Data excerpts
════════════════

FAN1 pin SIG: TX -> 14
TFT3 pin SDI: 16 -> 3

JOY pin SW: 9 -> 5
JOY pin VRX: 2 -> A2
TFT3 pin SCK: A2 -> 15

════════════════

Output the entries exactly.

◆ **The answer**
FAN1 pin SIG: TX -> 14
TFT3 pin SDI: 16 -> 3

JOY pin SW: 9 -> 5
JOY pin VRX: 2 -> A2
TFT3 pin SCK: A2 -> 15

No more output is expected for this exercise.